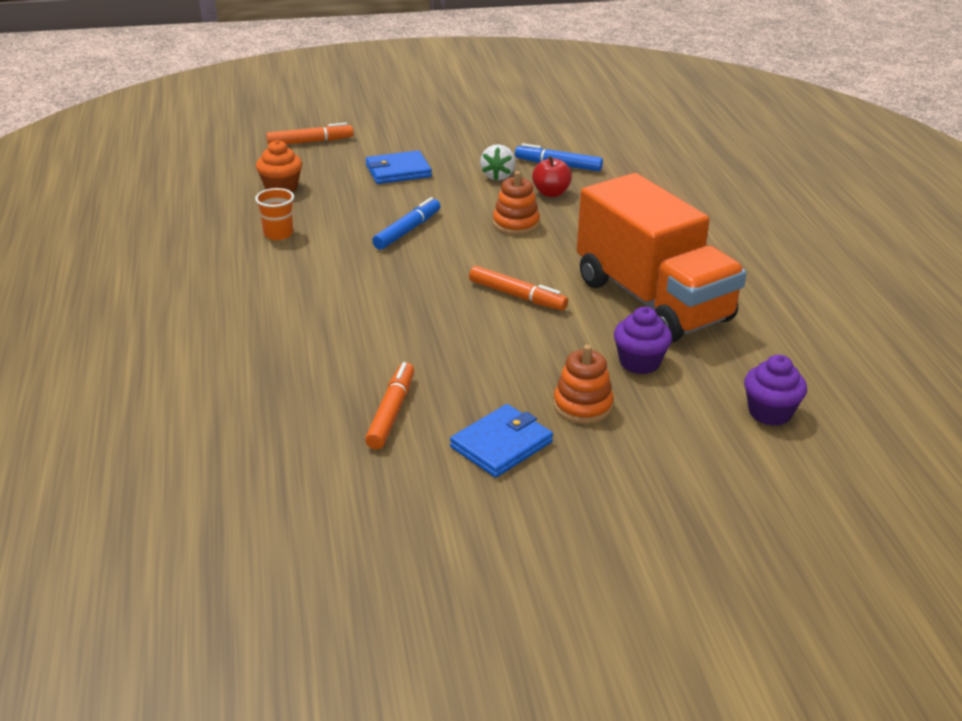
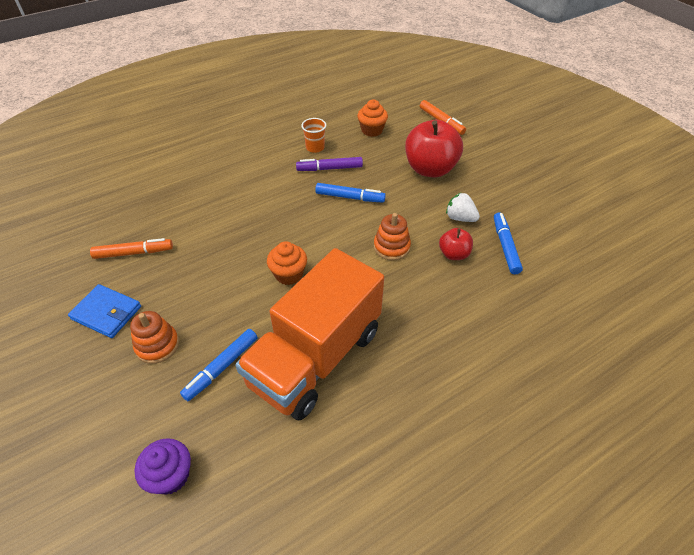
camera: 70 degrees right, 15 degrees up
(336, 232) = (329, 168): none -> purple marker
(398, 171) = (430, 169): blue wallet -> red apple
(498, 176) = (460, 218): white strawberry -> white strawberry turned 45 degrees clockwise
(517, 296) = (288, 274): orange marker -> orange cupcake
(639, 362) = (222, 367): purple cupcake -> blue marker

+--

PROBLEM: Look for the line that contains "(498, 176) = (460, 218): white" in the entries above. Set it down, along with all later lines, exactly as written.

SOLUTION FOR THIS EXERCISE:
(498, 176) = (460, 218): white strawberry -> white strawberry turned 45 degrees clockwise
(517, 296) = (288, 274): orange marker -> orange cupcake
(639, 362) = (222, 367): purple cupcake -> blue marker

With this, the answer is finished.